(Coordinate change listings)

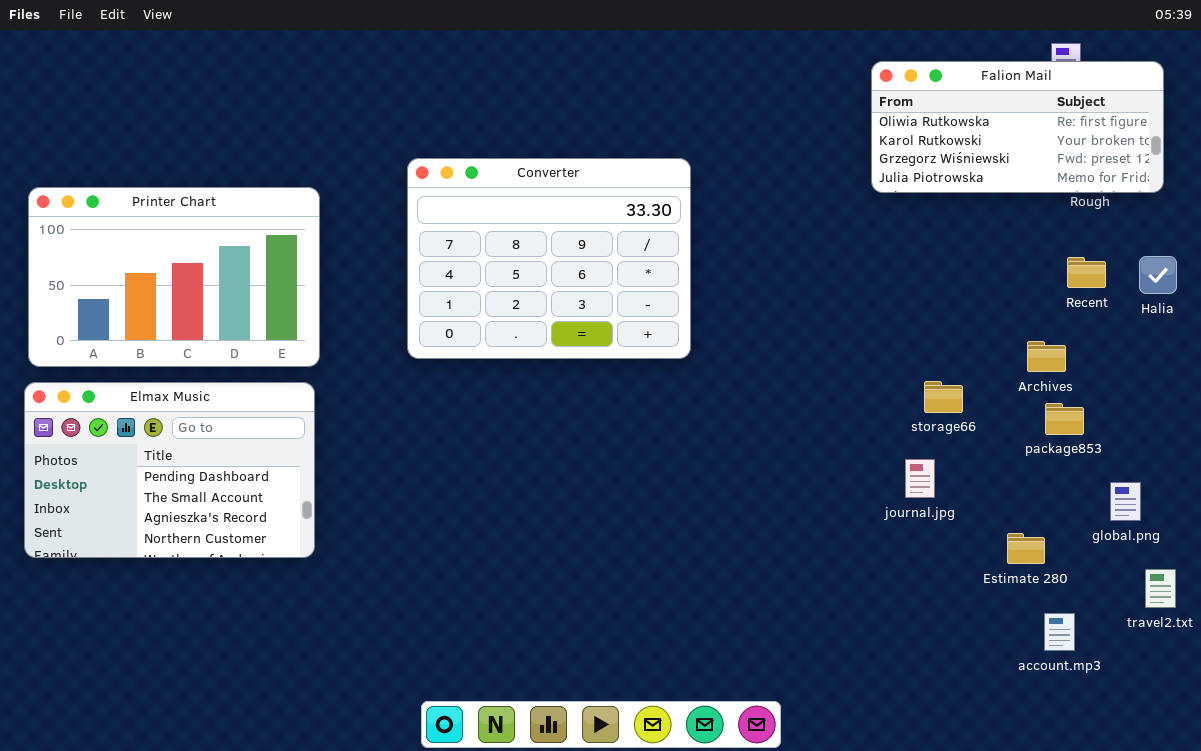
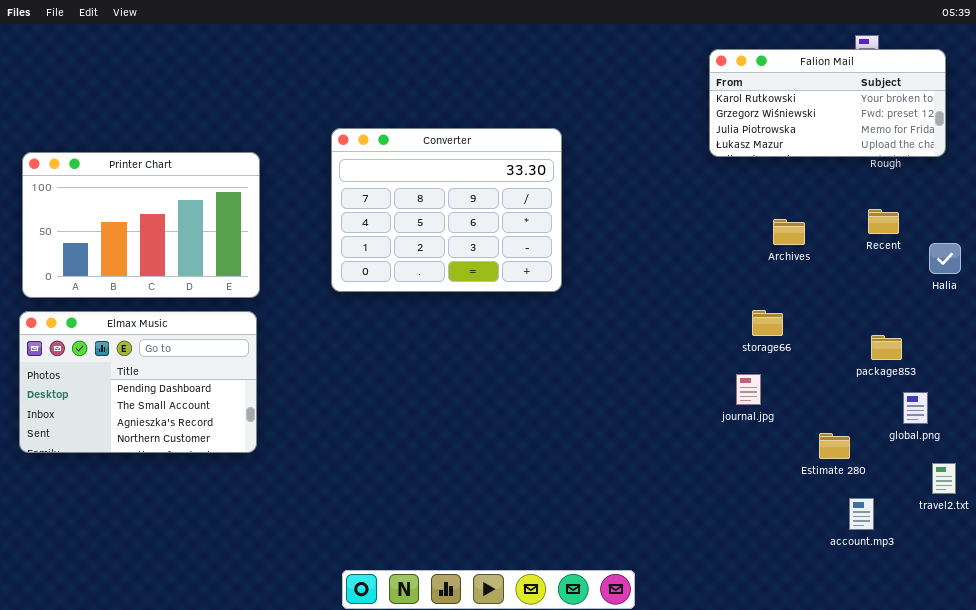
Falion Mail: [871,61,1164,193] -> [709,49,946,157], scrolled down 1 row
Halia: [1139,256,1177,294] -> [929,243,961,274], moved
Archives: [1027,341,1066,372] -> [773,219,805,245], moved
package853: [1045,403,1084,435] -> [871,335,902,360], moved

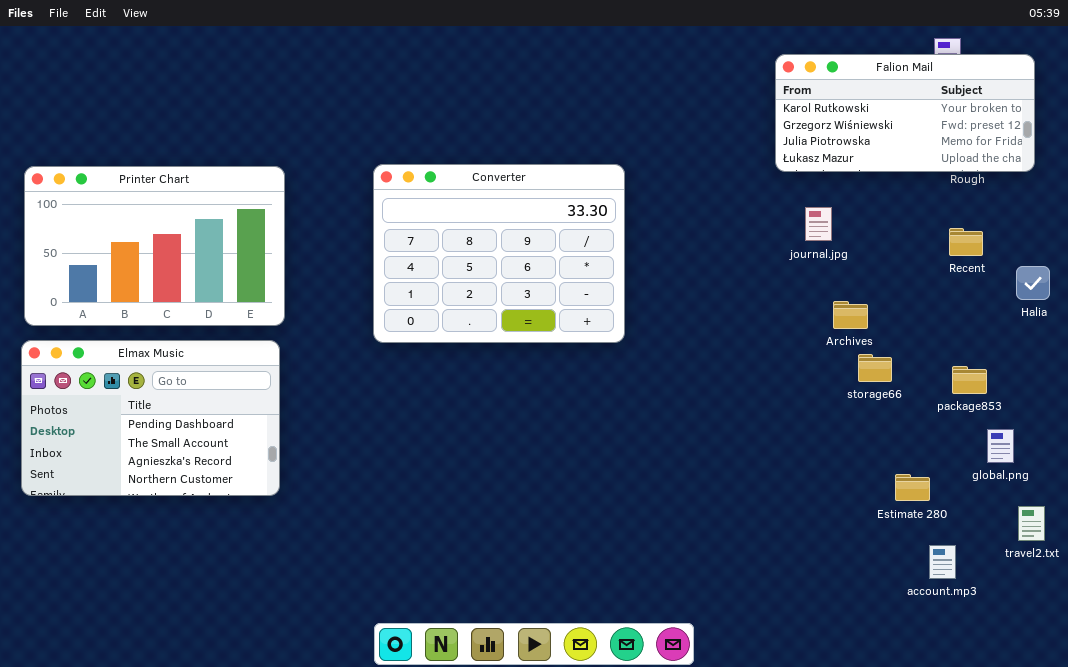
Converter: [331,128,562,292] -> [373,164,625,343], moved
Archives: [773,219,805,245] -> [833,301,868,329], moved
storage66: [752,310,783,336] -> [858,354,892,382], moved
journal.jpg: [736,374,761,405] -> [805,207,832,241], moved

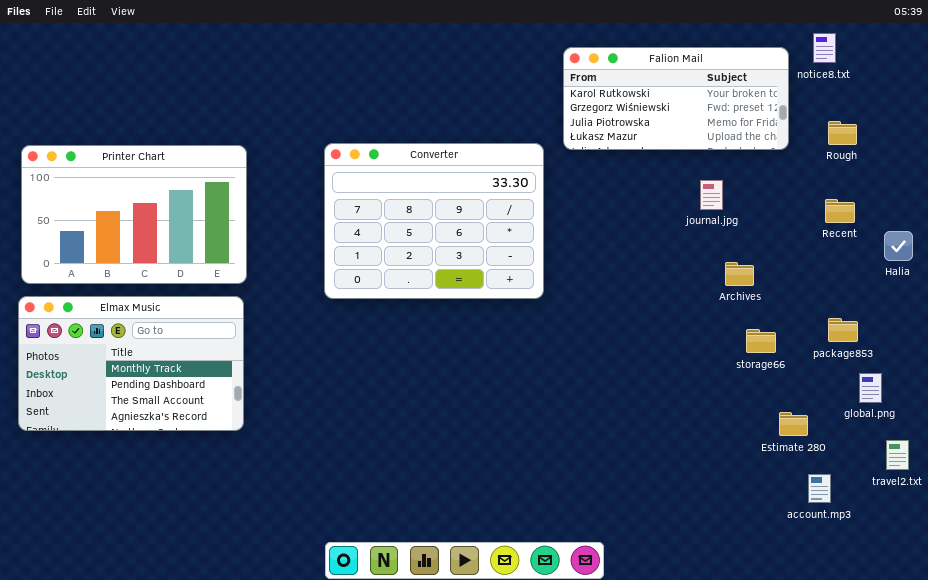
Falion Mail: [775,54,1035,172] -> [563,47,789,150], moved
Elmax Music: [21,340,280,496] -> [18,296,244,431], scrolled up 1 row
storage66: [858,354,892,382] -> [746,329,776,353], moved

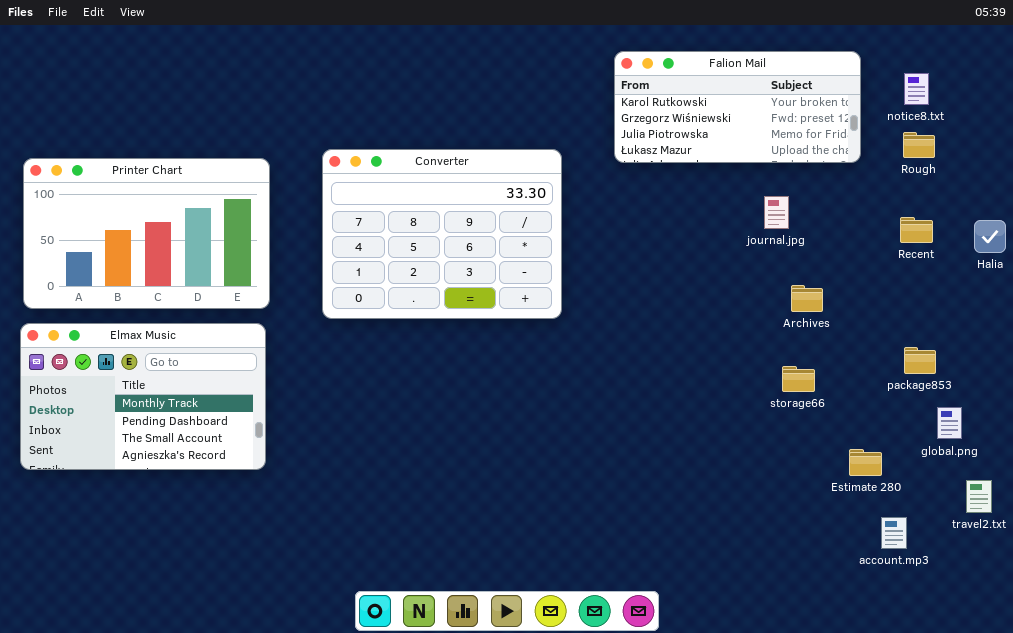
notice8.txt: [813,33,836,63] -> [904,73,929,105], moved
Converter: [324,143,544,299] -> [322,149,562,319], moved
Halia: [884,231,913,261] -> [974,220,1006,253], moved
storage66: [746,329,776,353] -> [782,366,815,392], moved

--

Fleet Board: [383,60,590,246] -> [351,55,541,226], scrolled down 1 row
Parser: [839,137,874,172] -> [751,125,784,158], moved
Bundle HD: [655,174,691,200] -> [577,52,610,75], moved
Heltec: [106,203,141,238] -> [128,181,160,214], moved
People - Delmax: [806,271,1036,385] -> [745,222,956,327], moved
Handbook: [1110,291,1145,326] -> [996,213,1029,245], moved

_Exercise instructions_
Lines containing "down" in the records above: how many are there? Give only the number.

_Result_
2